◆ The task ◆
Your task is to output, without alteration, each line from the one containing "blue slope I7:J7" through the final line of the records below.

◆ Stored data ◆
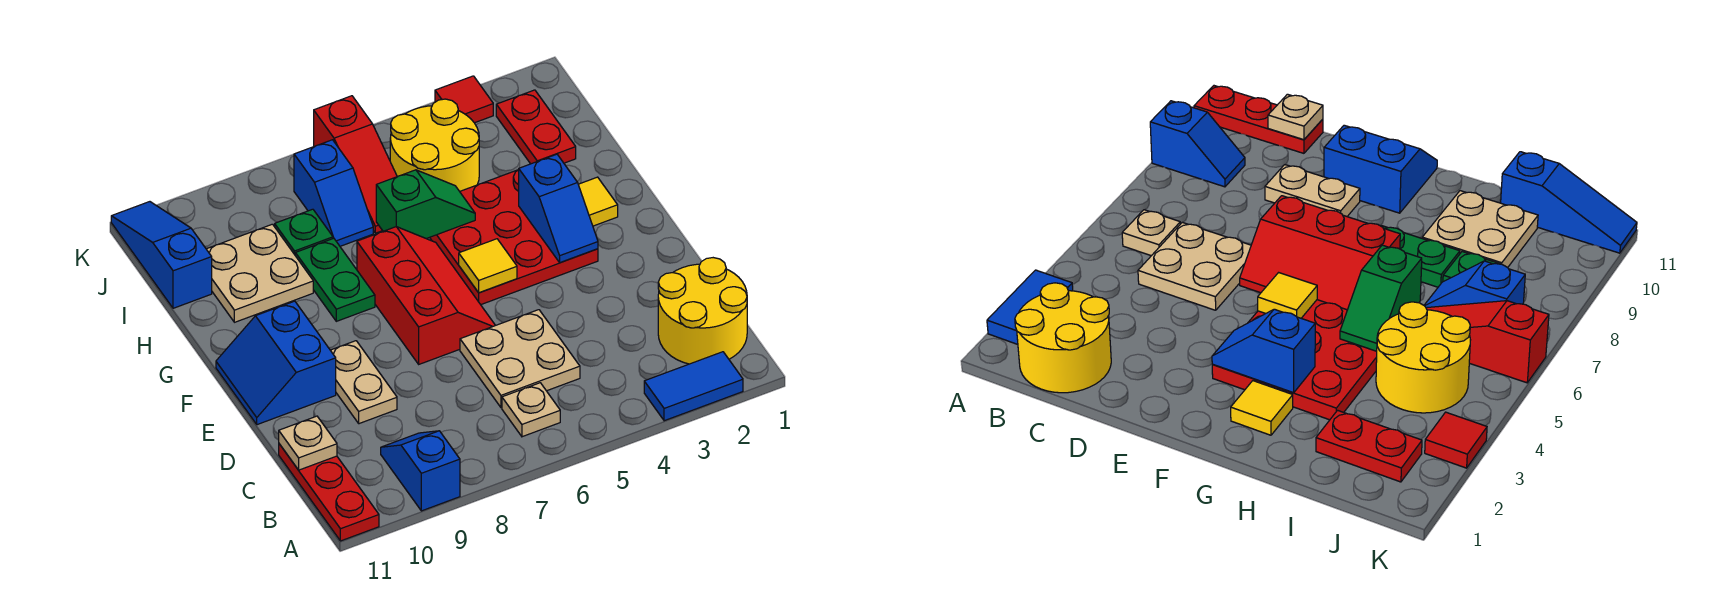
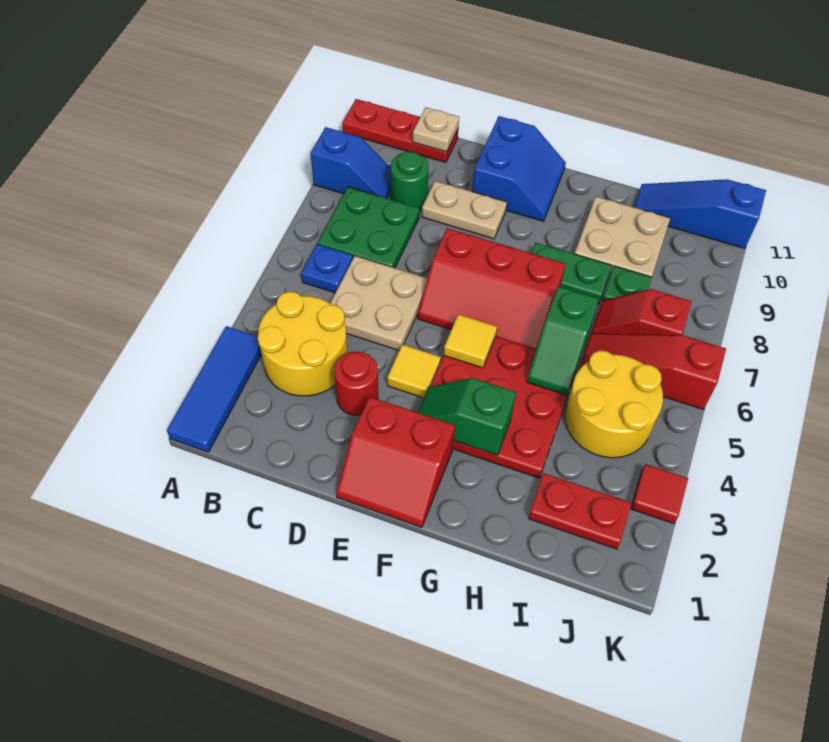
blue tile A2:A3 level 1 -> blue tile A1:A3 level 1
yellow round brick B1:C2 level 1 -> yellow round brick B3:C4 level 1
tan plate B6 level 1 -> blue plate B6 level 1
none -> green plate B7:C8 level 1
none -> green round brick C9 level 1
none -> red round brick D3 level 1
none -> red slope E1:F2 level 1 top 2
blue slope E10:F11 level 1 top 10 -> blue slope E10:F11 level 1 top E
blue slope F3:G3 level 2 top G -> green slope F3:G3 level 2 top G
yellow tile G2 level 1 -> yellow tile E4 level 1
blue slope I7:J7 level 1 top J -> red slope I7:J7 level 1 top J
blue slope I11:K11 level 1 top I -> blue slope I11:K11 level 1 top K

◆ Written response ◆
blue slope I7:J7 level 1 top J -> red slope I7:J7 level 1 top J
blue slope I11:K11 level 1 top I -> blue slope I11:K11 level 1 top K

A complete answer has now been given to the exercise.